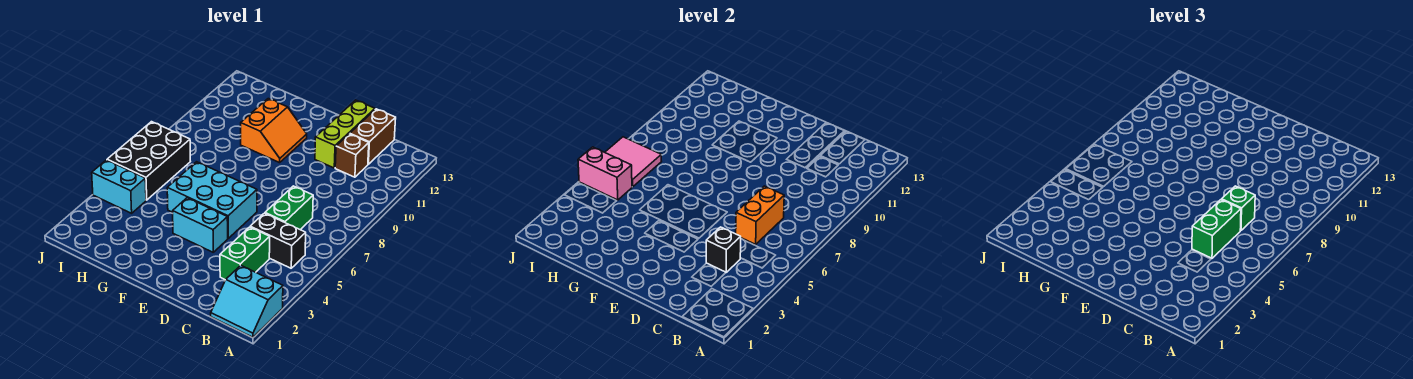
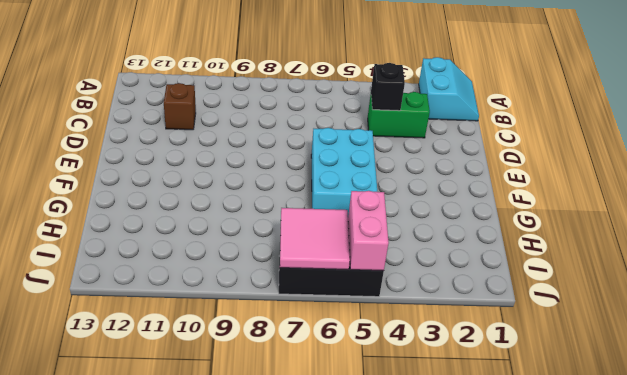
none -> black brick B5:C5 level 1
none -> green brick C6:C7 level 1
none -> brown brick C12:C13 level 1

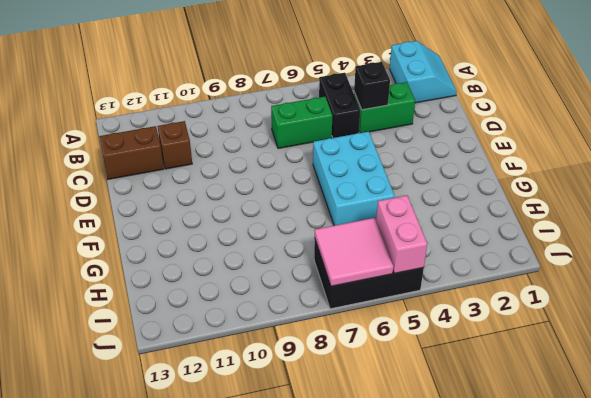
none -> lime brick D11:D13 level 1
none -> cyan brick E4:F4 level 1
none -> orange slope F10:G11 level 1 top G

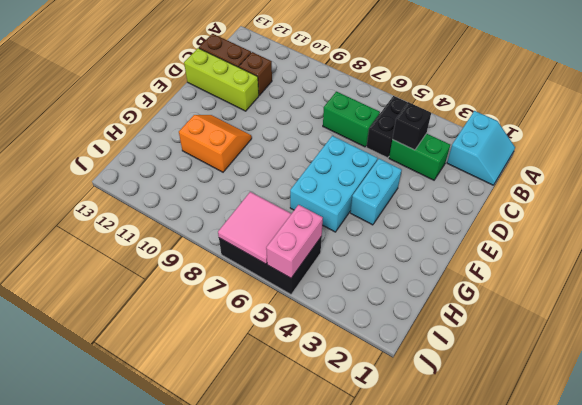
none -> cyan brick I4:J4 level 1
none -> orange brick C6:C7 level 2
none -> green brick C5:C6 level 3

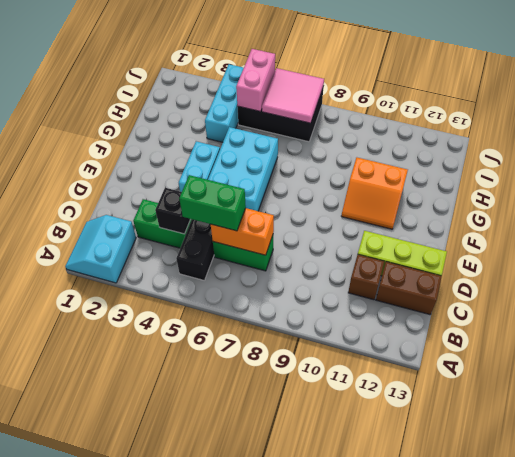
cyan brick H4:J4 level 1 -> cyan brick I4:J4 level 1
none -> green brick C7 level 3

YOUR TASK →
Extract exactly the lines above from the line containing "none -> lime brick D11:D13 level 1" through the last one, both ends included, but not the pictures.

RESULT →
none -> lime brick D11:D13 level 1
none -> cyan brick E4:F4 level 1
none -> orange slope F10:G11 level 1 top G

none -> cyan brick I4:J4 level 1
none -> orange brick C6:C7 level 2
none -> green brick C5:C6 level 3

cyan brick H4:J4 level 1 -> cyan brick I4:J4 level 1
none -> green brick C7 level 3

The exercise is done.